▶ _목표_:
"orange L-shape: moved"가 들어 있는 줄로 시작해 "purple triangle at"가 들어 있는 줄로 끝나는 부분을, "pink square"를 "red square"로 바꾸고 나머지는 그대로 둔 채 고쳐 다시 적으세요. 그림은 답에 넣지 마세요.

--------------------------------

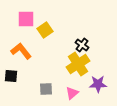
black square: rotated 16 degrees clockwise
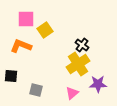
orange L-shape: moved 5 px up; rotated 30 degrees counterclockwise
gray square: moved 10 px left, 1 px down; rotated 16 degrees clockwise
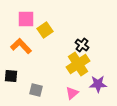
orange L-shape: rotated 25 degrees clockwise
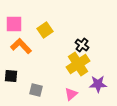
pink square: moved 12 px left, 5 px down
pink triangle: moved 1 px left, 1 px down
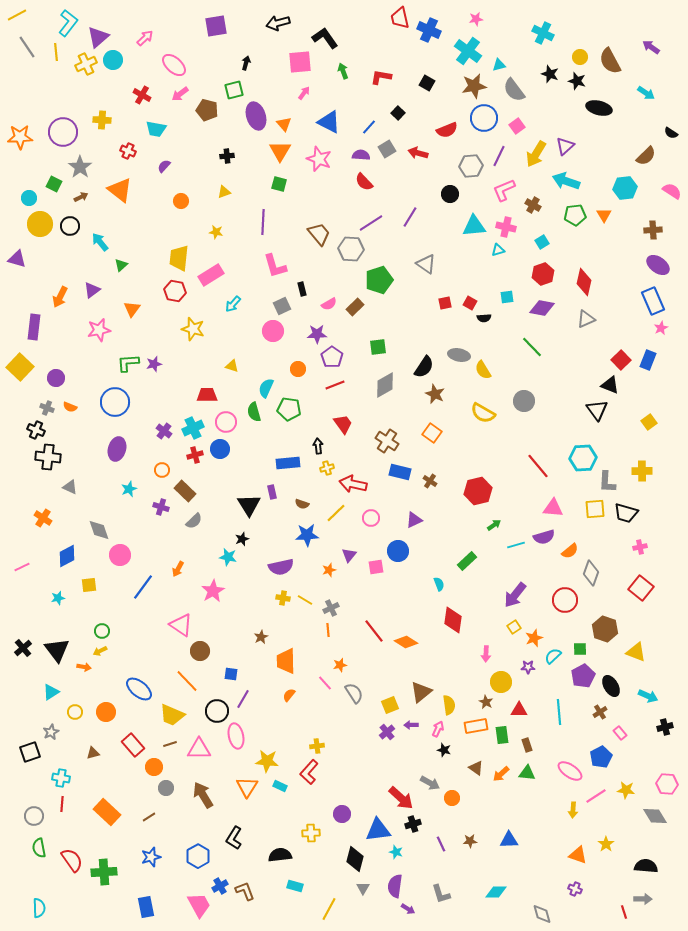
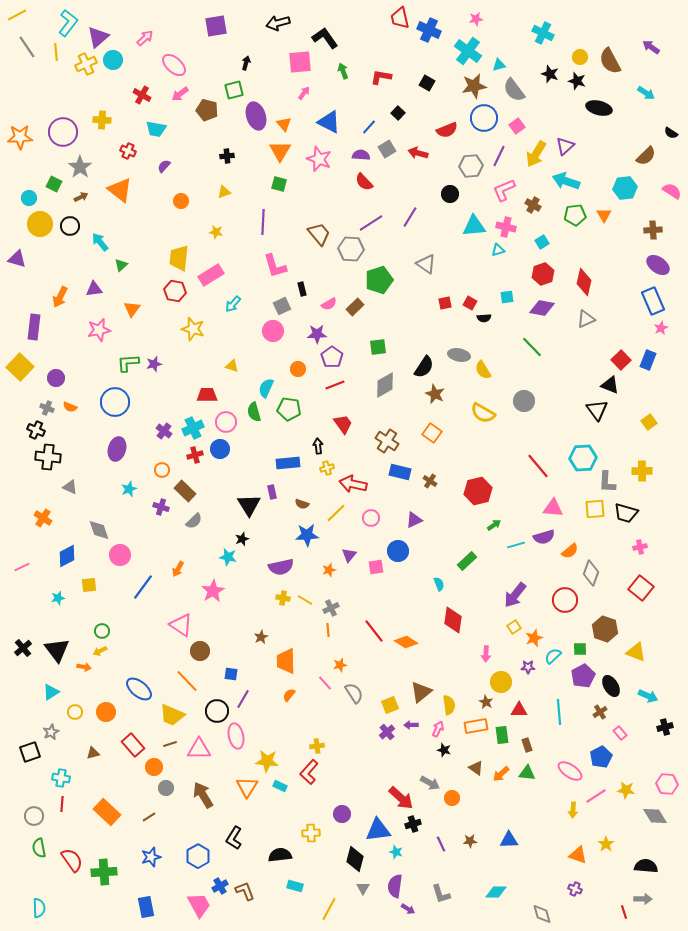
purple triangle at (92, 290): moved 2 px right, 1 px up; rotated 30 degrees clockwise
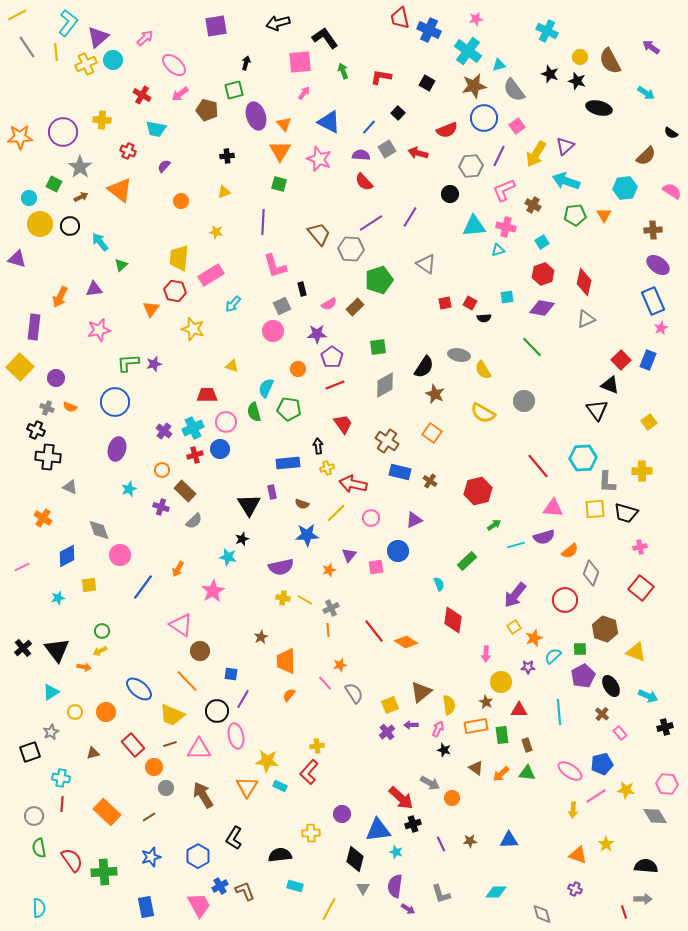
cyan cross at (543, 33): moved 4 px right, 2 px up
orange triangle at (132, 309): moved 19 px right
brown cross at (600, 712): moved 2 px right, 2 px down; rotated 16 degrees counterclockwise
blue pentagon at (601, 757): moved 1 px right, 7 px down; rotated 15 degrees clockwise
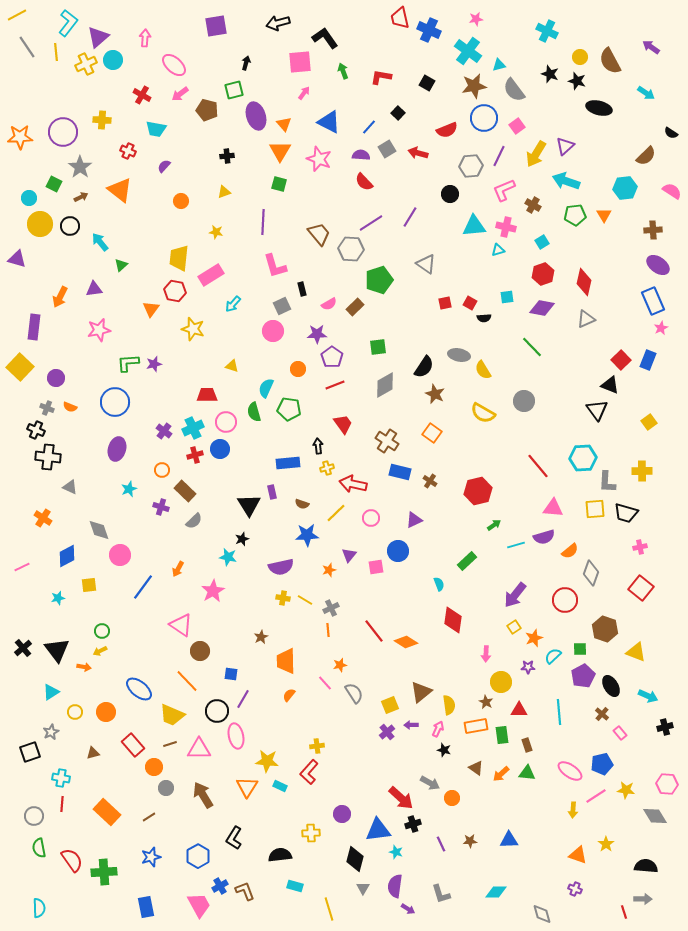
pink arrow at (145, 38): rotated 42 degrees counterclockwise
yellow line at (329, 909): rotated 45 degrees counterclockwise
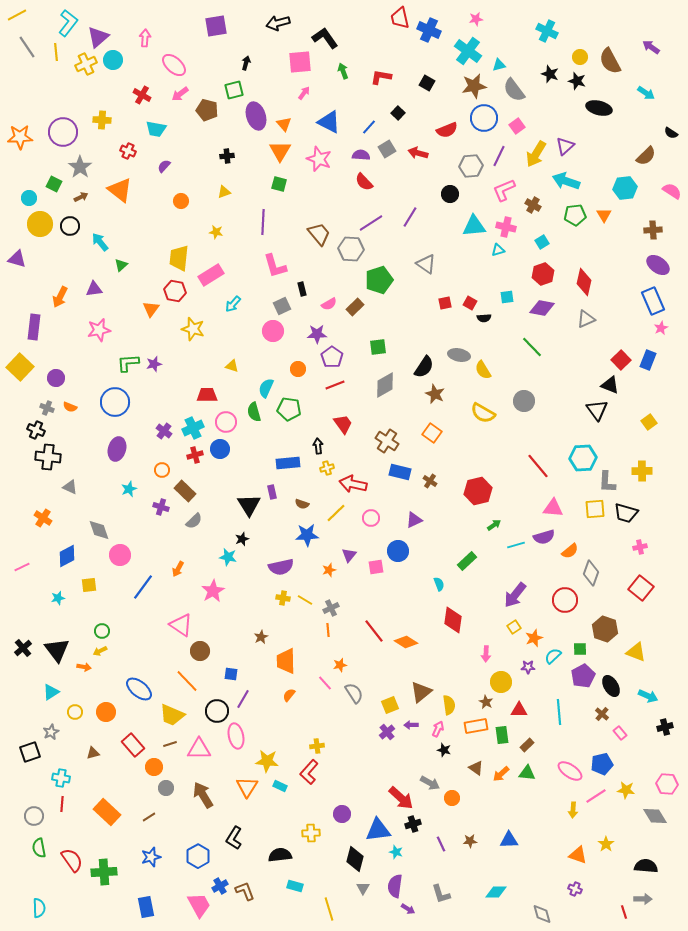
brown rectangle at (527, 745): rotated 64 degrees clockwise
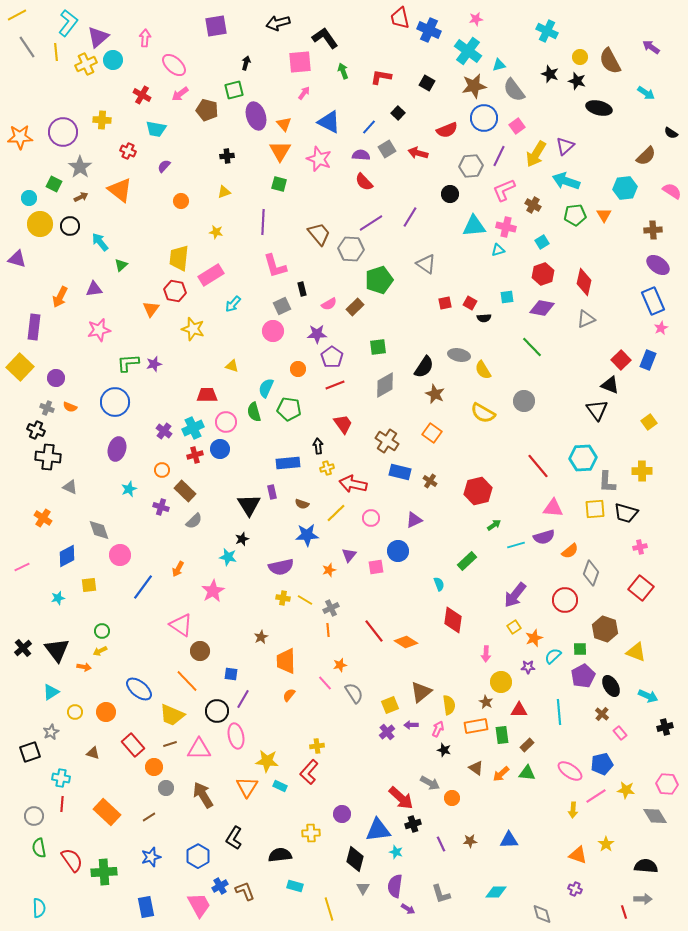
brown triangle at (93, 753): rotated 32 degrees clockwise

--------------------------------

▶ _결과_:
orange L-shape: moved 5 px up; rotated 30 degrees counterclockwise
gray square: moved 10 px left, 1 px down; rotated 16 degrees clockwise
orange L-shape: rotated 25 degrees clockwise
red square: moved 12 px left, 5 px down
pink triangle: moved 1 px left, 1 px down
purple triangle at (92, 290): moved 2 px right, 1 px up; rotated 30 degrees clockwise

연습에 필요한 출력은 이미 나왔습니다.